> WORK INSTRUCTION
Below are some records; find each line that carries the word "none" and copy it.

> DATA FOR THIS EXERCISE
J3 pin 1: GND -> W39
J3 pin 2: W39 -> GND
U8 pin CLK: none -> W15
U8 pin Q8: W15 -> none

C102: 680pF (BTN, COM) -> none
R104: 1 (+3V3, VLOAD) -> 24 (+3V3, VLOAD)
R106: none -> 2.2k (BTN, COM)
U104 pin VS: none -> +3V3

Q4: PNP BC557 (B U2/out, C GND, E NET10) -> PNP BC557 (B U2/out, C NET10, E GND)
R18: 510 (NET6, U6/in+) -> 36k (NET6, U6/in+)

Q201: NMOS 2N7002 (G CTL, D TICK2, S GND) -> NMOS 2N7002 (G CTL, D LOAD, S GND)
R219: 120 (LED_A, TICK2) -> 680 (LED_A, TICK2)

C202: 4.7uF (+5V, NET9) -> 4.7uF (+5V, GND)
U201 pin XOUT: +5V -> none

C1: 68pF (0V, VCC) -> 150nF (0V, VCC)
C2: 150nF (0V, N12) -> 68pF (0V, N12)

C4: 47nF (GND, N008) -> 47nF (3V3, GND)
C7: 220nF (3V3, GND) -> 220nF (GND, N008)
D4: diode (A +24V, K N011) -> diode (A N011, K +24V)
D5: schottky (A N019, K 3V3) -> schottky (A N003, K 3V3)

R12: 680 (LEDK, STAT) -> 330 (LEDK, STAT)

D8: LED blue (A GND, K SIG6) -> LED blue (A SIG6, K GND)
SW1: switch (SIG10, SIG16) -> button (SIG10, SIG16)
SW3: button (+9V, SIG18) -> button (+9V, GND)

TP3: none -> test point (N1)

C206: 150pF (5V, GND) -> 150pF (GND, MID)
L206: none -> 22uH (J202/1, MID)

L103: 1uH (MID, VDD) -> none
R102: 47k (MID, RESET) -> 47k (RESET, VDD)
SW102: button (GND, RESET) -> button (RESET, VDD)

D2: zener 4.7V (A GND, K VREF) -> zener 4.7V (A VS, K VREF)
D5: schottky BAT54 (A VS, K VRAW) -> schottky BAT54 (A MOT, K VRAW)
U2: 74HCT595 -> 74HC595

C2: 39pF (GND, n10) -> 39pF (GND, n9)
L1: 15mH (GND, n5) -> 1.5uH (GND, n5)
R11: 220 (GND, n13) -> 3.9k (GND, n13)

> OUTPUT BELOW
U8 pin CLK: none -> W15
U8 pin Q8: W15 -> none
C102: 680pF (BTN, COM) -> none
R106: none -> 2.2k (BTN, COM)
U104 pin VS: none -> +3V3
U201 pin XOUT: +5V -> none
TP3: none -> test point (N1)
L206: none -> 22uH (J202/1, MID)
L103: 1uH (MID, VDD) -> none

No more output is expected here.